→ **SUPPLIED RECORDS**:
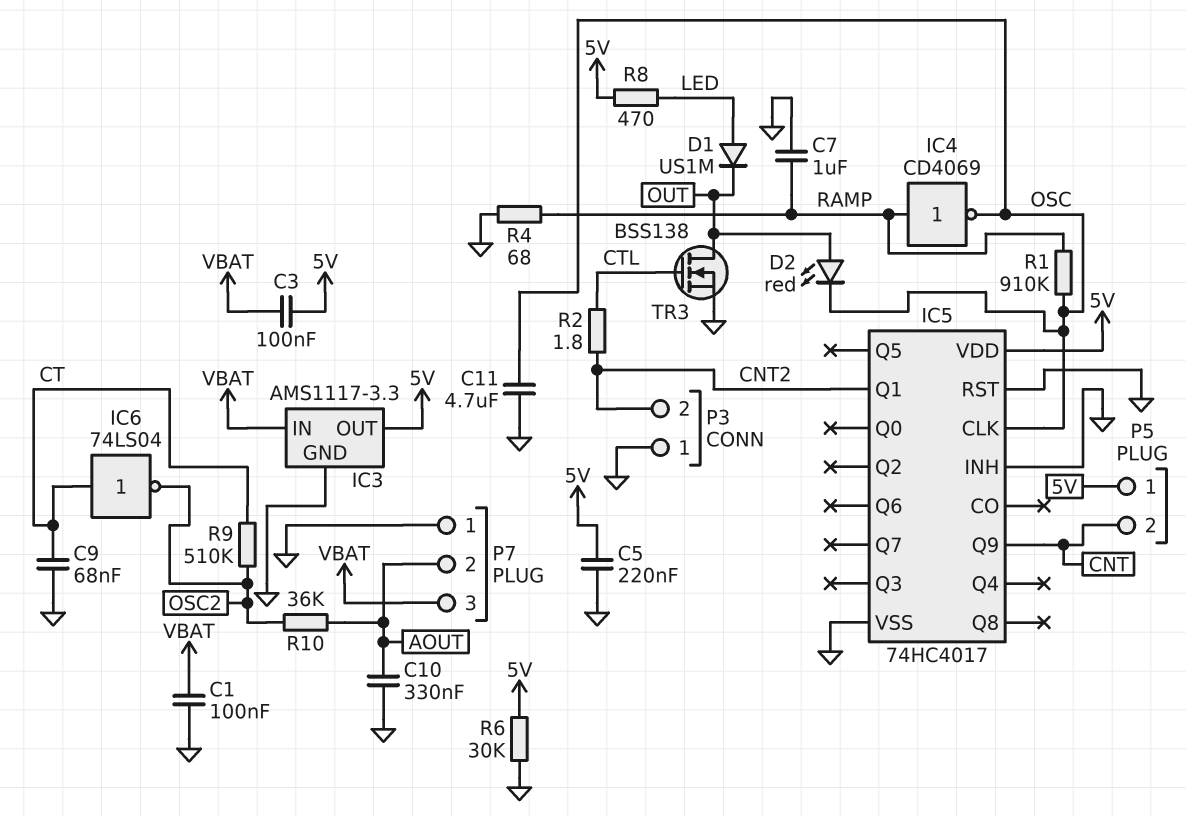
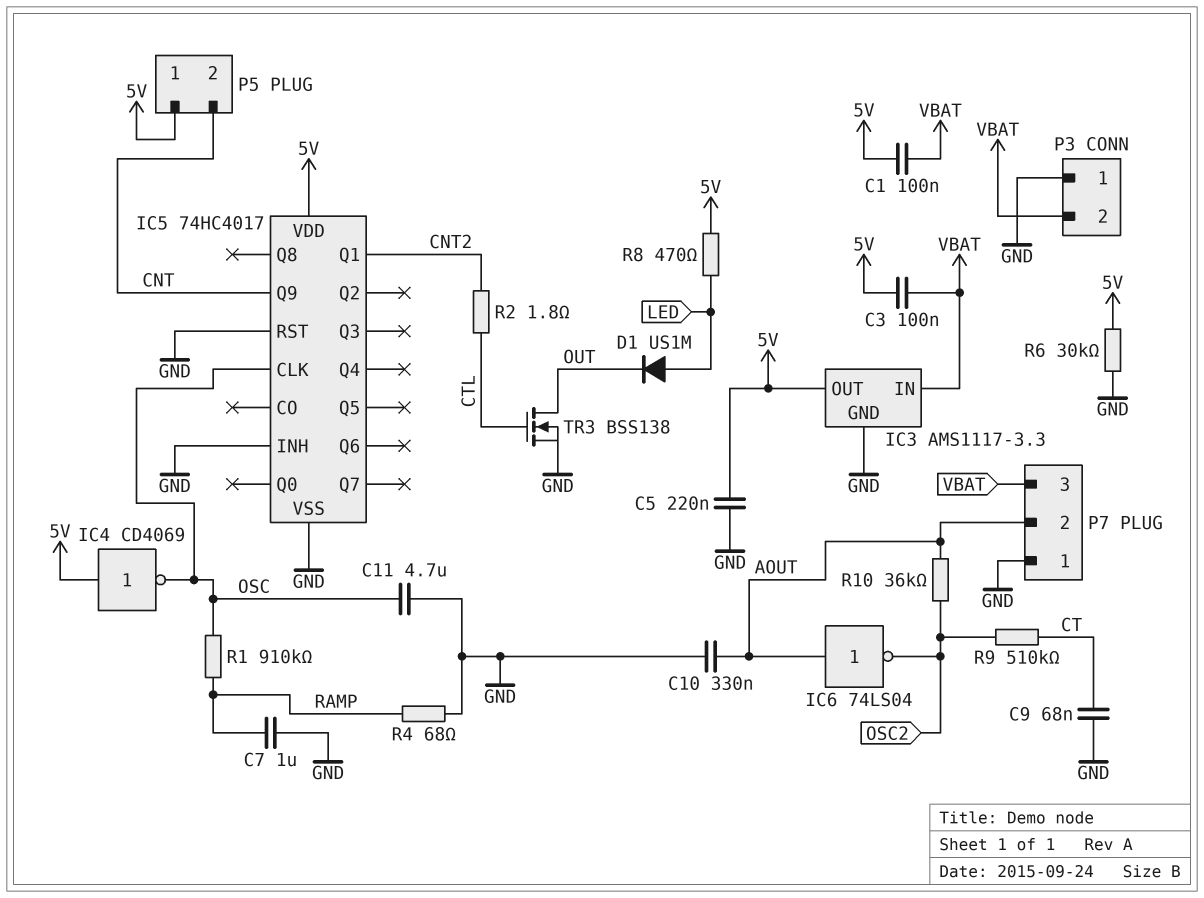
C1: 100nF (GND, VBAT) -> 100nF (5V, VBAT)
D2: LED red (A OUT, K OSC) -> none
IC4: NOT CD4069 (in RAMP, out OSC) -> NOT CD4069 (in 5V, out OSC)
IC6: NOT 74LS04 (in CT, out OSC2) -> NOT 74LS04 (in AOUT, out OSC2)
P3 pin 2: CNT2 -> VBAT

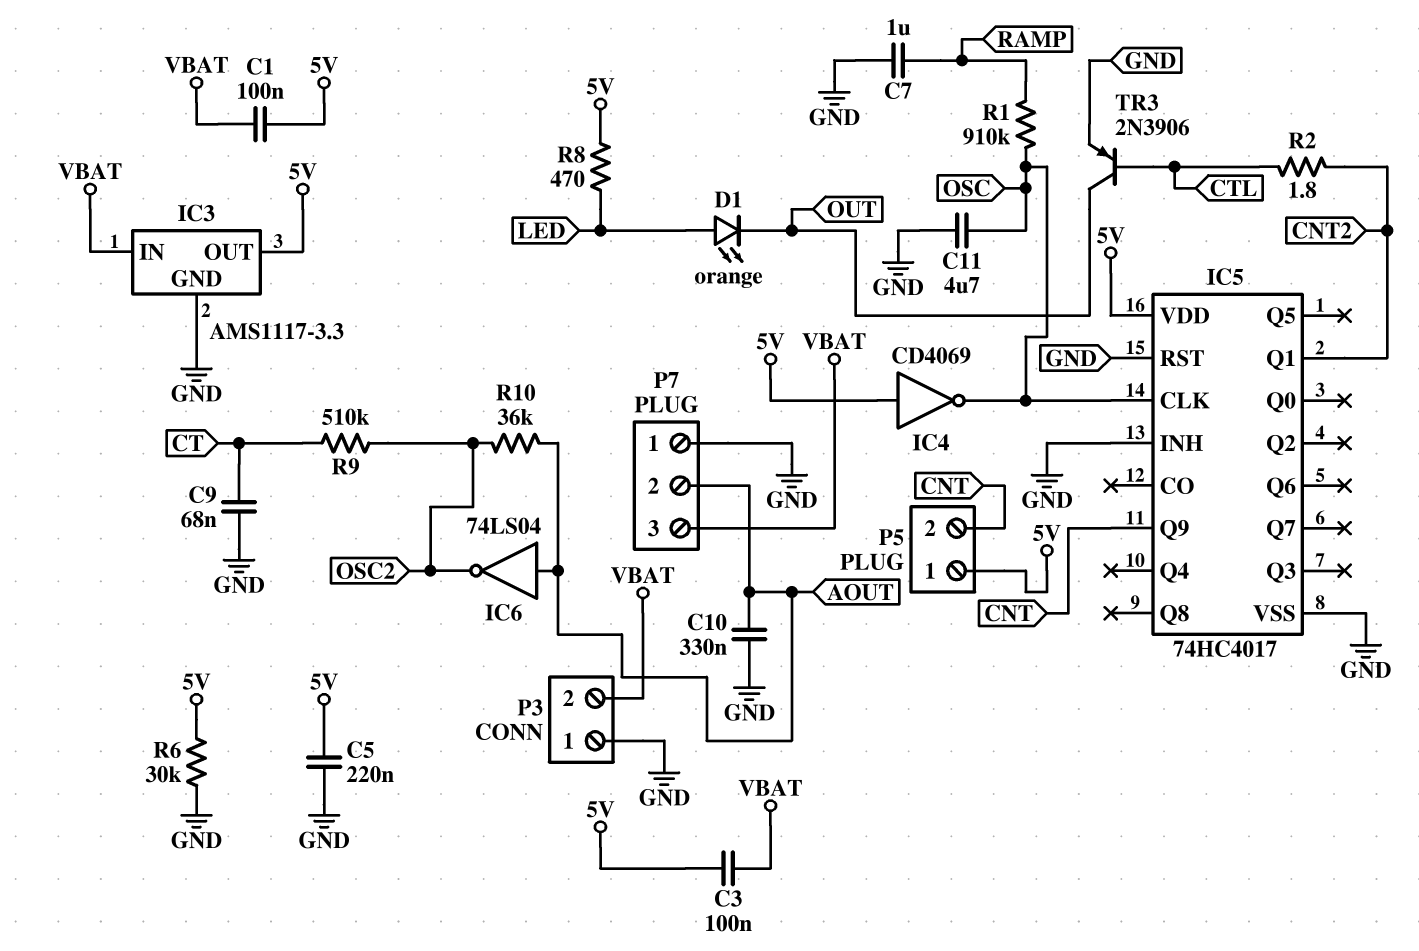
D1: diode US1M (A LED, K OUT) -> LED orange (A LED, K OUT)
R4: 68 (GND, RAMP) -> none
TR3: NMOS BSS138 (G CTL, D OUT, S GND) -> PNP 2N3906 (B CTL, C OUT, E GND)

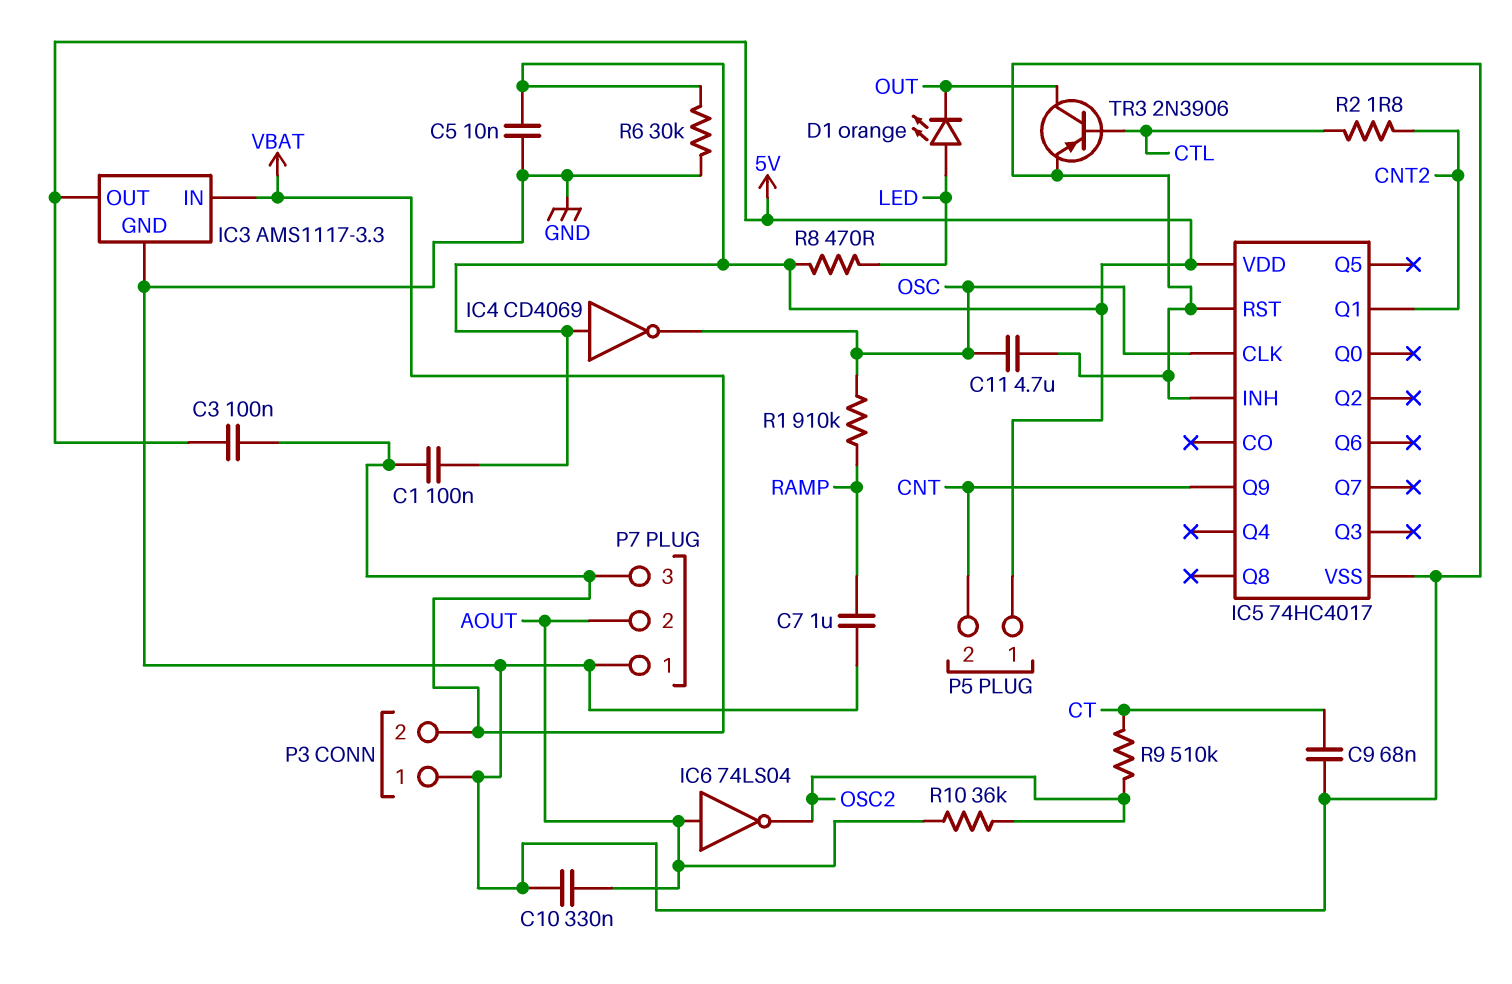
C5: 220nF (5V, GND) -> 10nF (5V, GND)

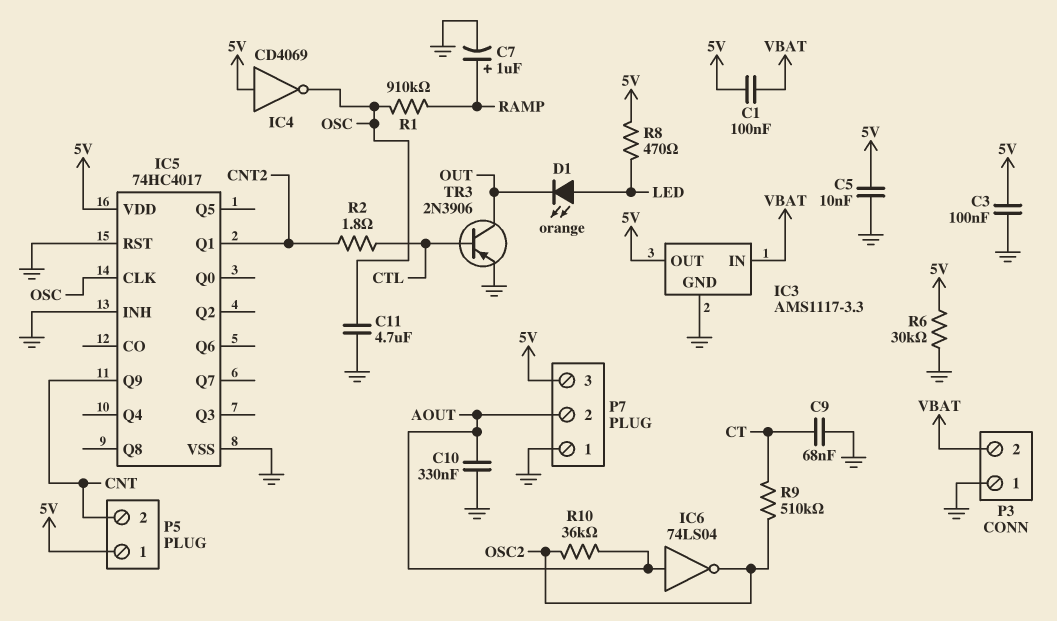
C3: 100nF (5V, VBAT) -> 100nF (5V, GND)
C7: 1uF (GND, RAMP) -> 1uF (plus RAMP, minus GND)
P7 pin 3: VBAT -> 5V

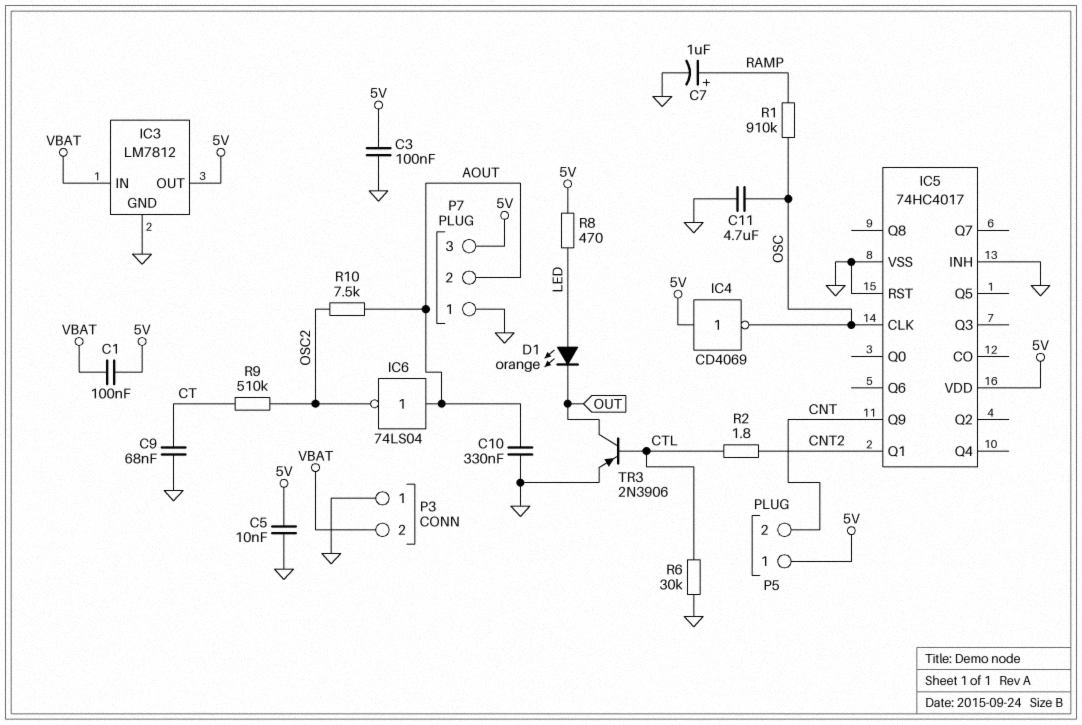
IC3: AMS1117-3.3 -> LM7812
R6: 30k (5V, GND) -> 30k (CTL, GND)
R10: 36k (AOUT, OSC2) -> 7.5k (AOUT, OSC2)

→ **WORK TO BE COMPLETED**: From the line containing "IC3: AMS1117-3.3 -> LM7812" to the last line above, repeat every line exactly and nothing else.

→ **ANSWER SECTION**:
IC3: AMS1117-3.3 -> LM7812
R6: 30k (5V, GND) -> 30k (CTL, GND)
R10: 36k (AOUT, OSC2) -> 7.5k (AOUT, OSC2)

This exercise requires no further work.